Task to complete
Can you copy out every line of the material that contains the string "ellipse"? Match it case-sensitively.
----------------
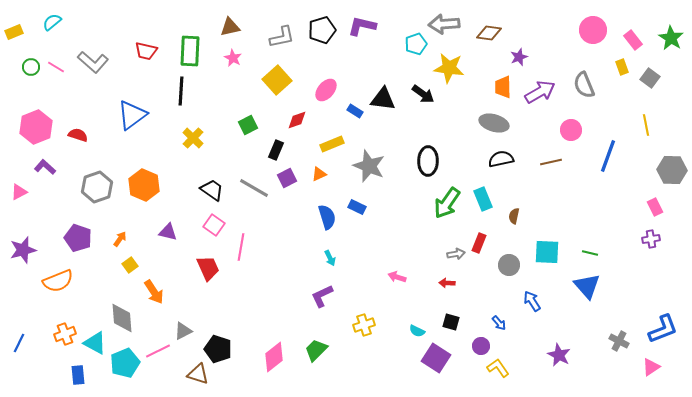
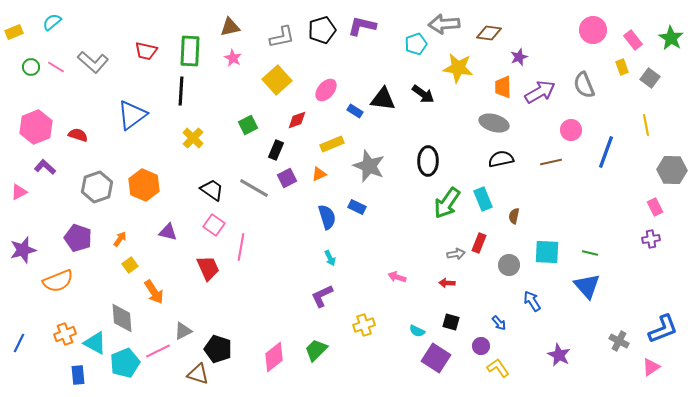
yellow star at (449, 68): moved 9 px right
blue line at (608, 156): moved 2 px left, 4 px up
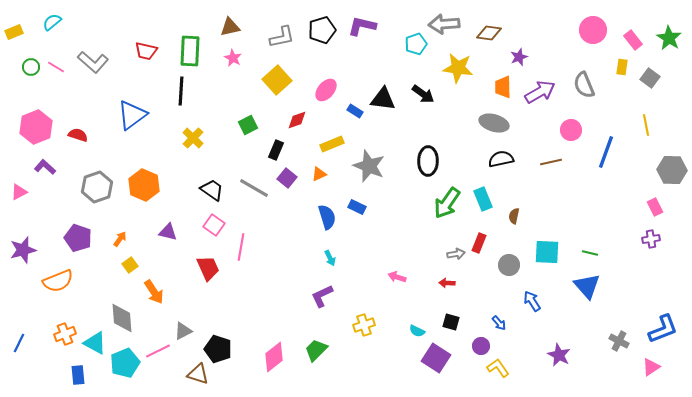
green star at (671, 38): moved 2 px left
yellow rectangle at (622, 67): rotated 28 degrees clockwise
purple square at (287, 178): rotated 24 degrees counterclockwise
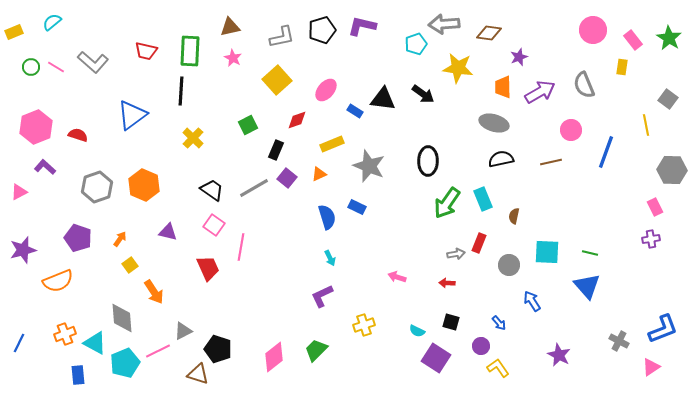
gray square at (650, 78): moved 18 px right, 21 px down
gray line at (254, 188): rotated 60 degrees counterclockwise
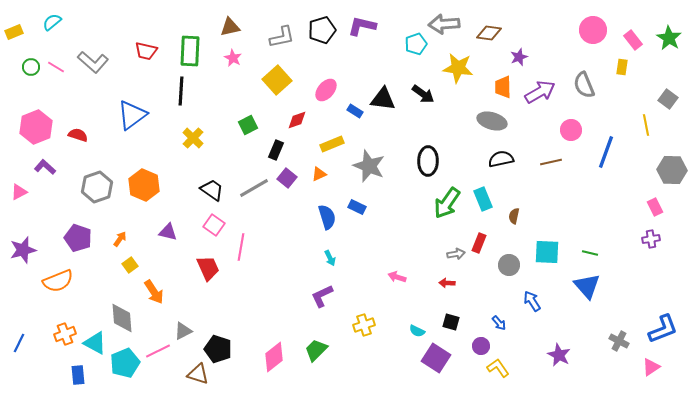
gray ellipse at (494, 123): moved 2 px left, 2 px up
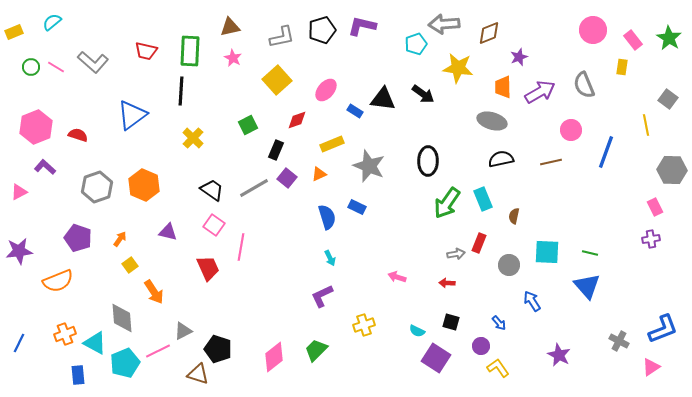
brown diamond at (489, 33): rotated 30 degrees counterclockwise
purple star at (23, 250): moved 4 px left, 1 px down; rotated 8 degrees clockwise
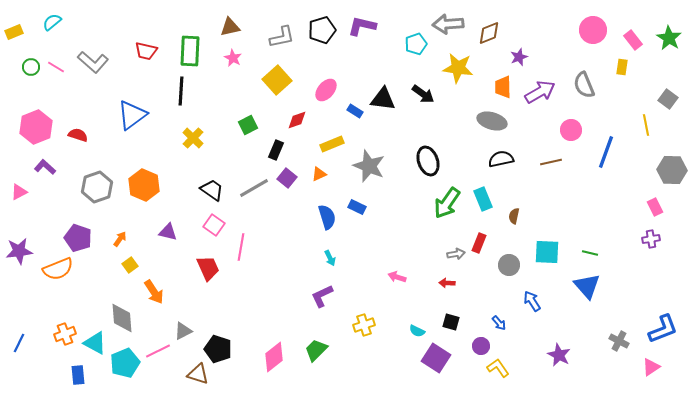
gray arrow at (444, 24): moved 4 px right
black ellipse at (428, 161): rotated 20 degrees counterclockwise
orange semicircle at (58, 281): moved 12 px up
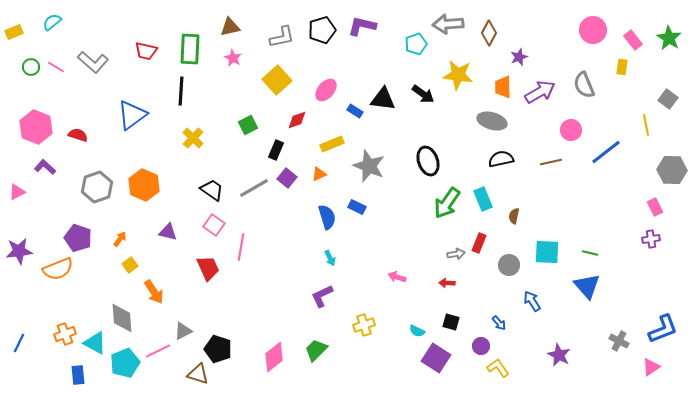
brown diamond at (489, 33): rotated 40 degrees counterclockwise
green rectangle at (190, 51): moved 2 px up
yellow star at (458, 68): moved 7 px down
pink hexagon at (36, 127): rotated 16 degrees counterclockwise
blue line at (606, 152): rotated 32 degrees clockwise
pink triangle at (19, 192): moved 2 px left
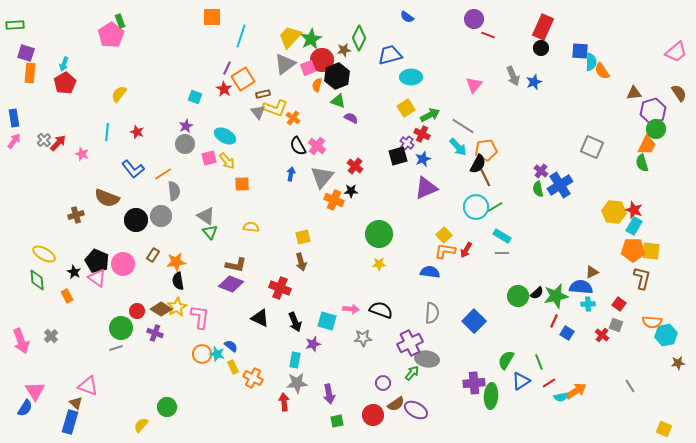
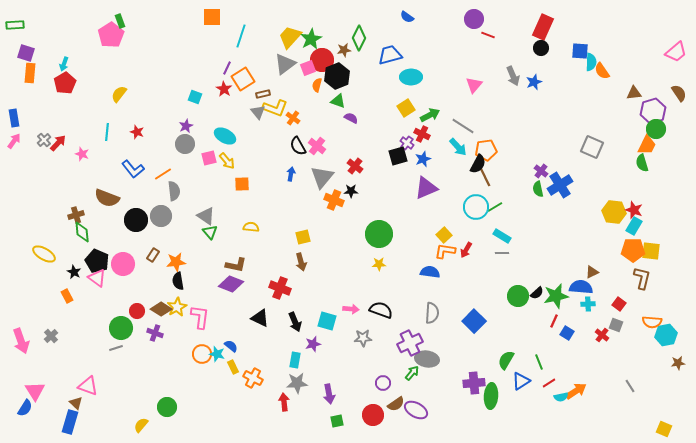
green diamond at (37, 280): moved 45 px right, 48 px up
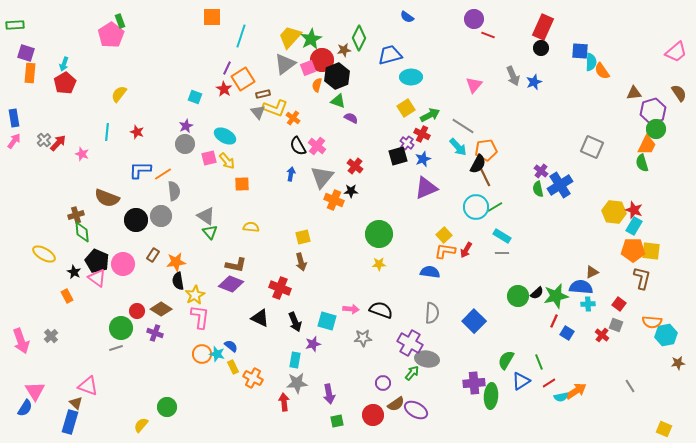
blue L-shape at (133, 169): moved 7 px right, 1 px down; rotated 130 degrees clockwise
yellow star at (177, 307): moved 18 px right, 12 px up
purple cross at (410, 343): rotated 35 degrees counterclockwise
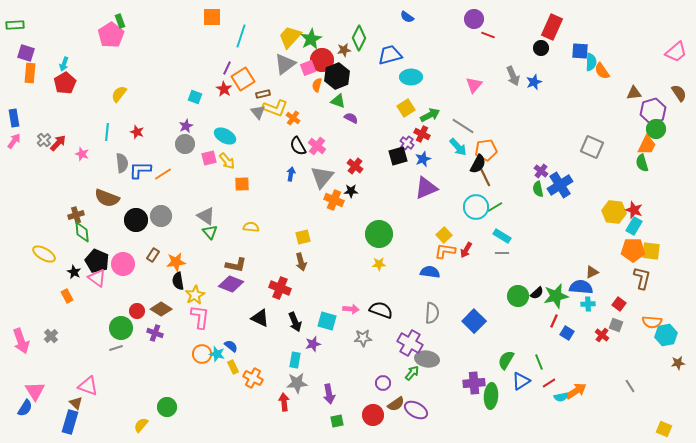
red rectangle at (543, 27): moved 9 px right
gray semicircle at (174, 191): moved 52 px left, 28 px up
----------------
Problem solution
gray ellipse at (494, 123): moved 2 px left, 2 px up
black ellipse at (428, 161): rotated 20 degrees counterclockwise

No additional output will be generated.